** Source information follows **

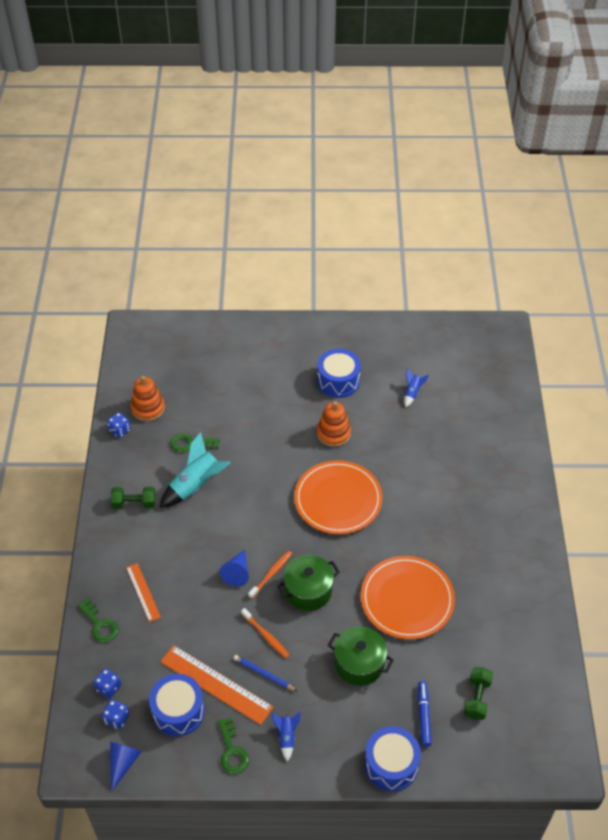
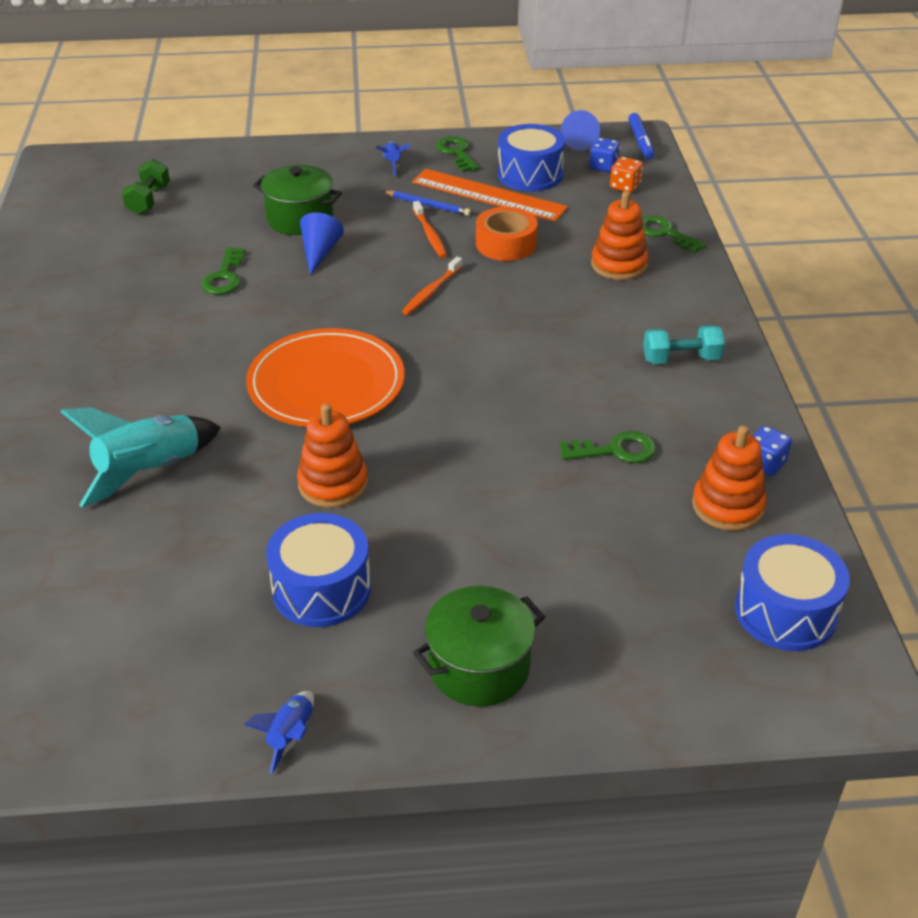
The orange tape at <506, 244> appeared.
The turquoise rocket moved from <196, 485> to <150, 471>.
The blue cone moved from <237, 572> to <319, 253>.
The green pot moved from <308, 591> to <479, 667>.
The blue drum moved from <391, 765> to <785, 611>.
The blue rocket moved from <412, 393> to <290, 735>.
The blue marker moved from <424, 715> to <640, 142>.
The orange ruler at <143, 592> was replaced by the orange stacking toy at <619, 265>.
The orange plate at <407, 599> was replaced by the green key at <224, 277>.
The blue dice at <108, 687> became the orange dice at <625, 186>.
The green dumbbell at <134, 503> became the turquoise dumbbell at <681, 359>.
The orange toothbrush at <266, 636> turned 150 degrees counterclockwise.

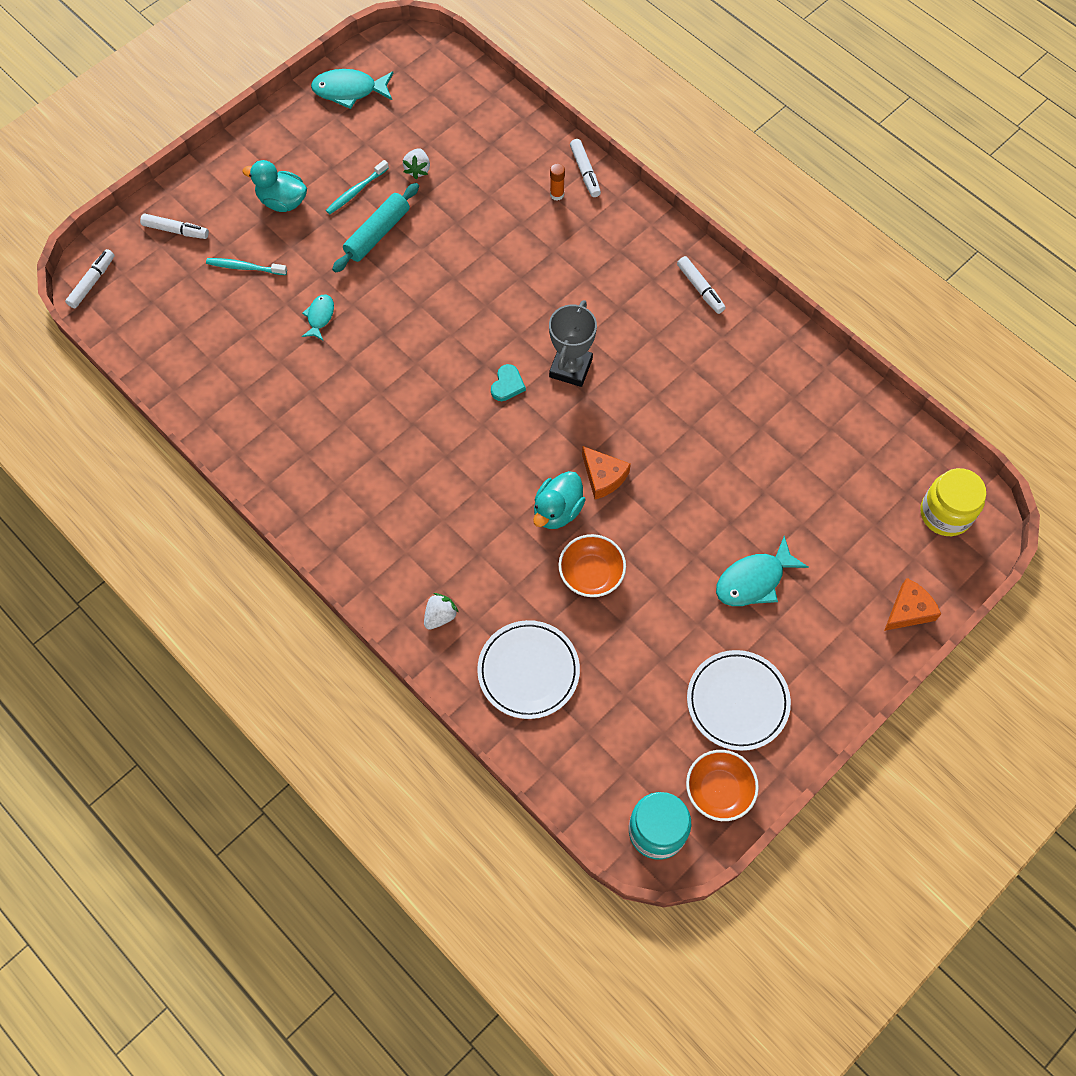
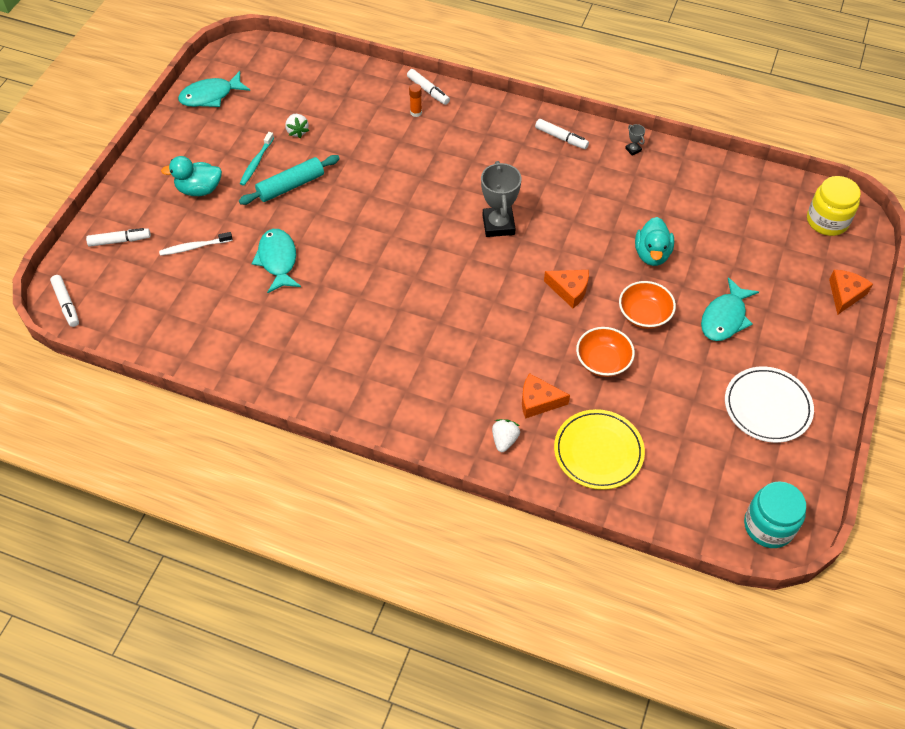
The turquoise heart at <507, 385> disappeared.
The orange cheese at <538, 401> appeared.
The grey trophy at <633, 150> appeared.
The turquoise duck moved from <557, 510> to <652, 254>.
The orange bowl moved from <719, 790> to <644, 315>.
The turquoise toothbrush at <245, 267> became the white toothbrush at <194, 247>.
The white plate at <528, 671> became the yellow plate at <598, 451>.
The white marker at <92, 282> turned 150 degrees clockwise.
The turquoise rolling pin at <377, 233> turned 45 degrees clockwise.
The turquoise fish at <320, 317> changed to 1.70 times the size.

** End of Source information **
** Source information follows **

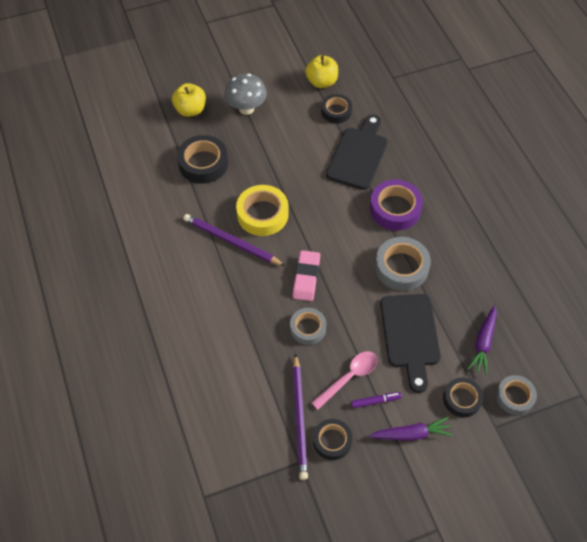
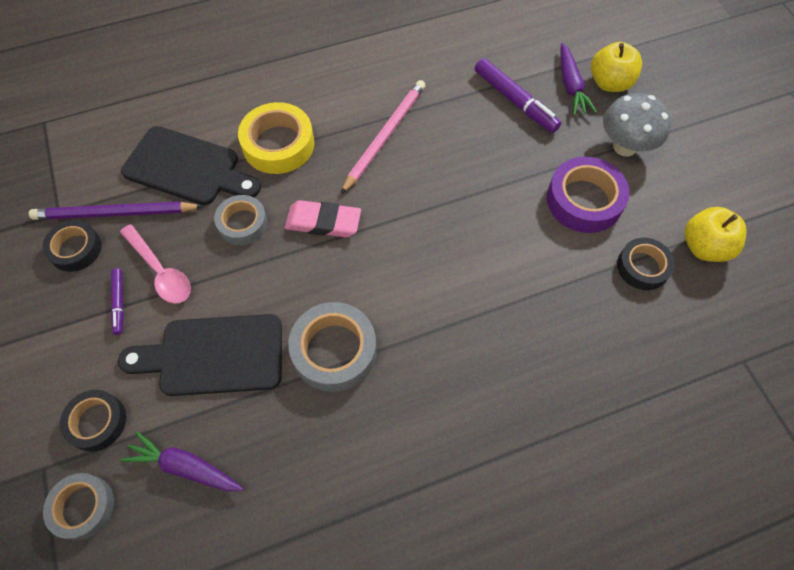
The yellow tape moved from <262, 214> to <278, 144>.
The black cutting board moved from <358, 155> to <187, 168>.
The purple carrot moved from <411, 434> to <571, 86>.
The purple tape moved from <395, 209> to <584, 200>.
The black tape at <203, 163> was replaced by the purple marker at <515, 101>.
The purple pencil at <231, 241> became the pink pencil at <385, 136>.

** End of Source information **
** Source information follows **

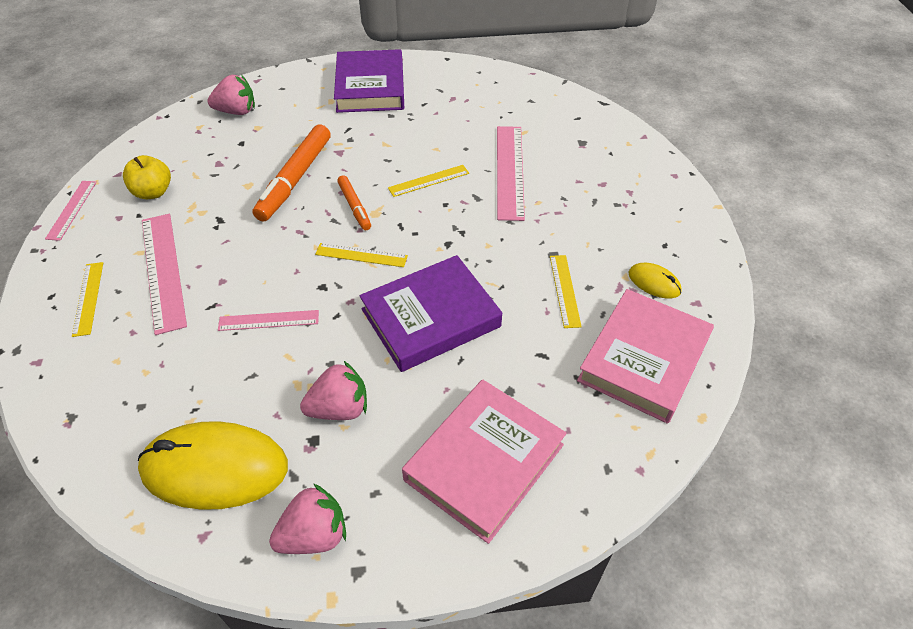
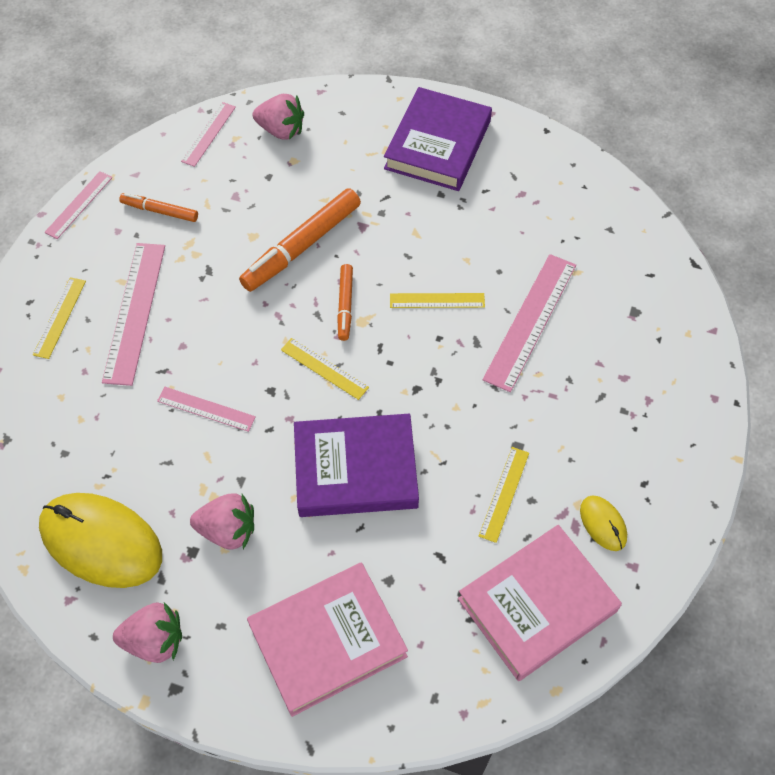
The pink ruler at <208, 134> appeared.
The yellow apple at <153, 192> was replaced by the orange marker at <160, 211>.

** End of Source information **

Which lines above include the word "blue"? Pick them out and copy them.

[Exercise solution]:
The blue cone moved from <237, 572> to <319, 253>.
The blue drum moved from <391, 765> to <785, 611>.
The blue rocket moved from <412, 393> to <290, 735>.
The blue marker moved from <424, 715> to <640, 142>.
The blue dice at <108, 687> became the orange dice at <625, 186>.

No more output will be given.